**The task**
Your answer must restate each entry below word for word, with no pictures in it.

START Material for this exercise

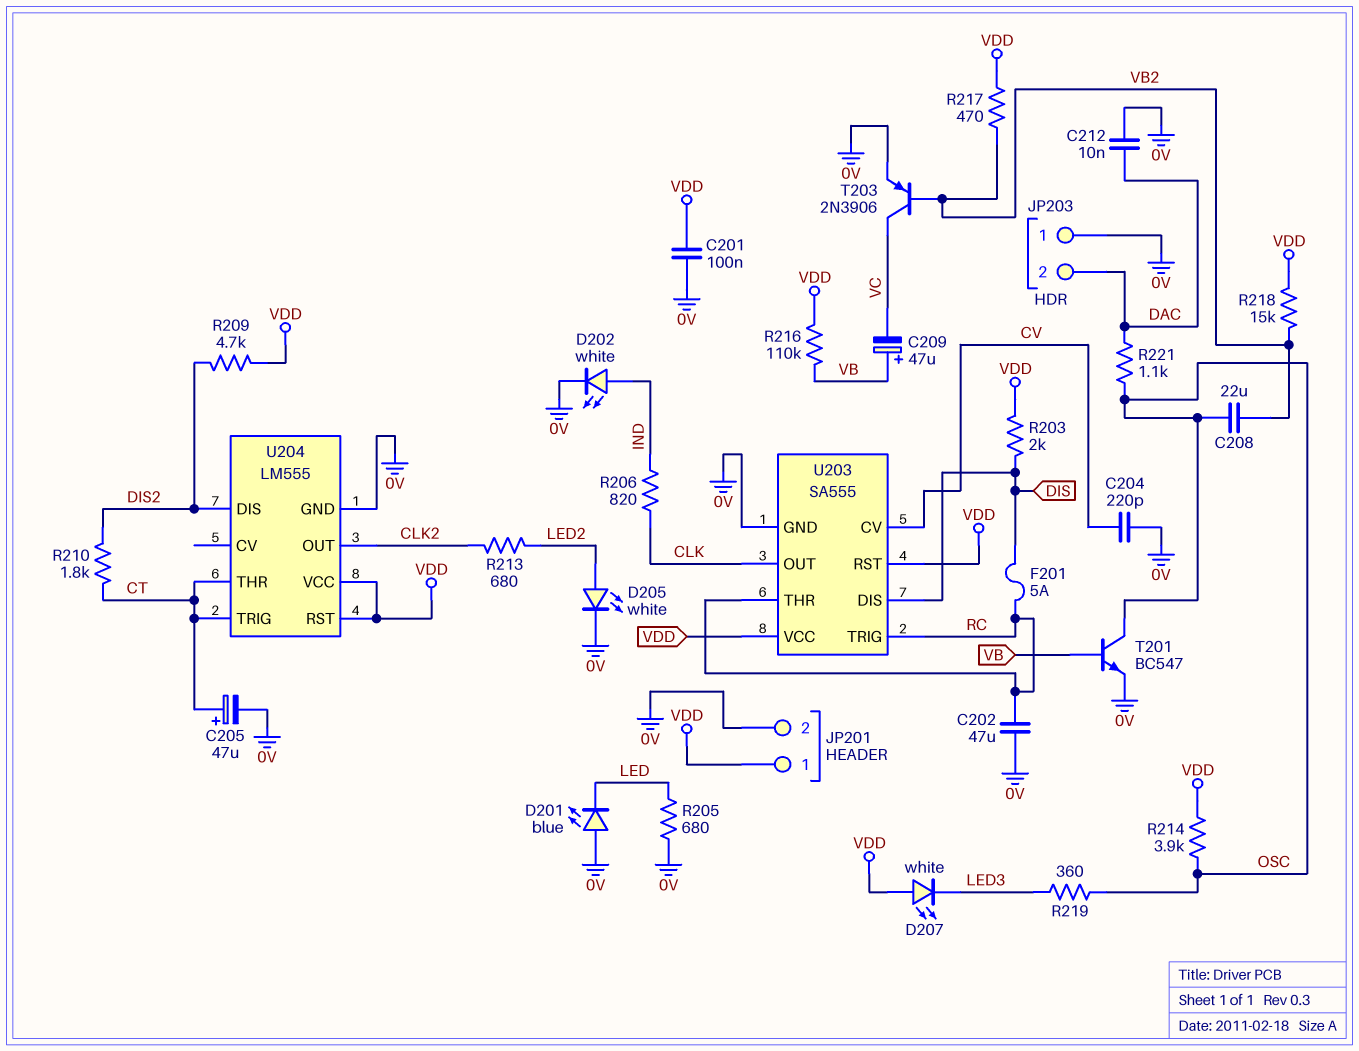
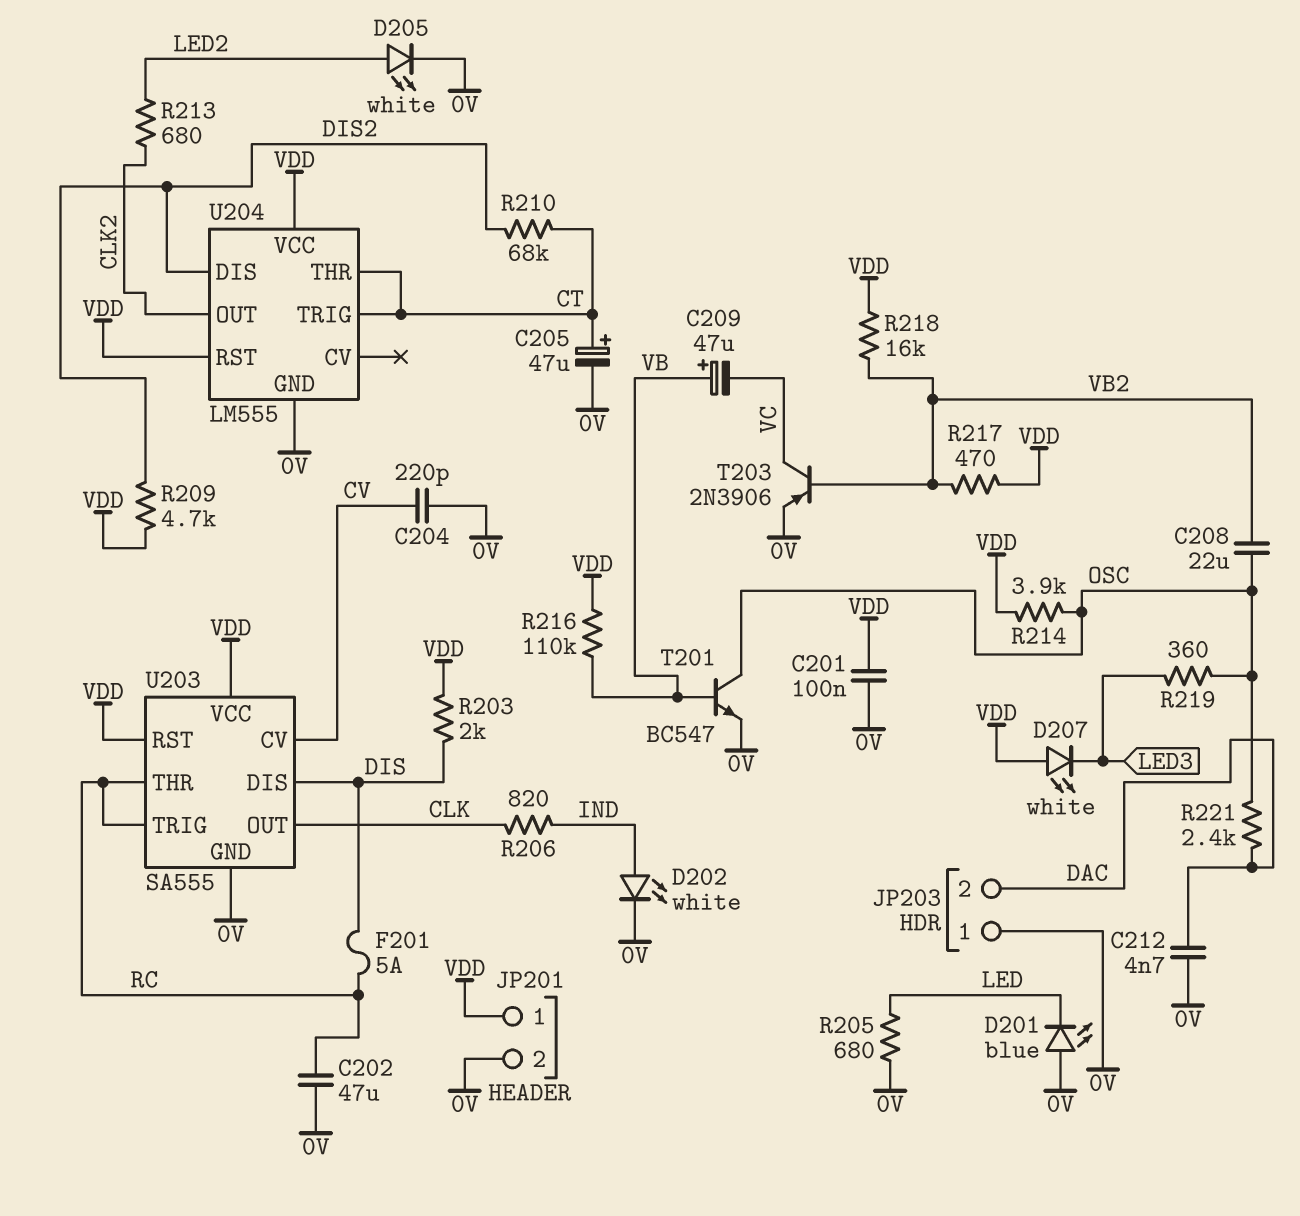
C212: 10nF (0V, DAC) -> 4.7nF (0V, DAC)
R210: 1.8k (CT, DIS2) -> 68k (CT, DIS2)
R218: 15k (VB2, VDD) -> 16k (VB2, VDD)
R221: 1.1k (DAC, OSC) -> 2.4k (DAC, OSC)

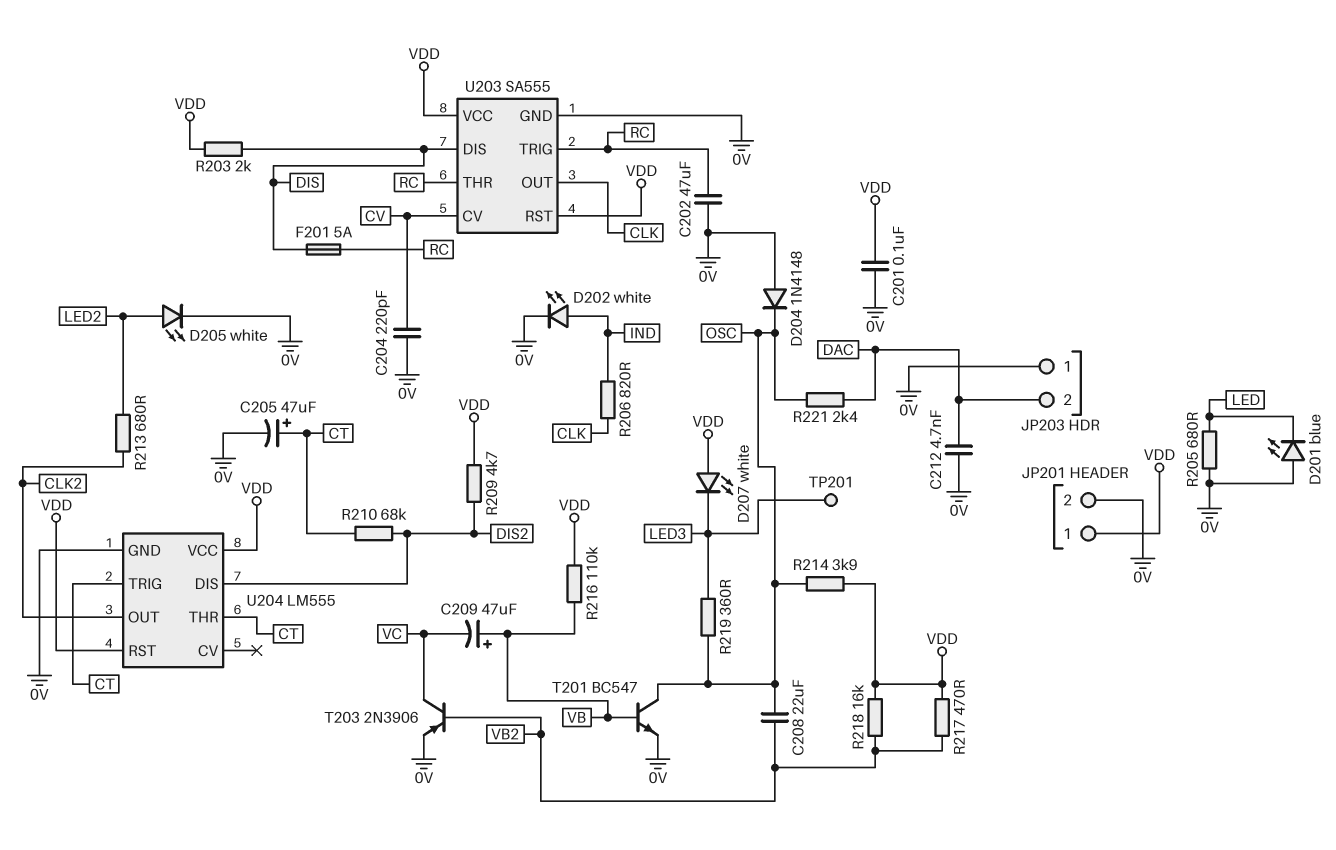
D204: none -> diode 1N4148 (A 0V, K OSC)
TP201: none -> test point (LED3)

END Material for this exercise

**Your solution**
C212: 10nF (0V, DAC) -> 4.7nF (0V, DAC)
R210: 1.8k (CT, DIS2) -> 68k (CT, DIS2)
R218: 15k (VB2, VDD) -> 16k (VB2, VDD)
R221: 1.1k (DAC, OSC) -> 2.4k (DAC, OSC)

D204: none -> diode 1N4148 (A 0V, K OSC)
TP201: none -> test point (LED3)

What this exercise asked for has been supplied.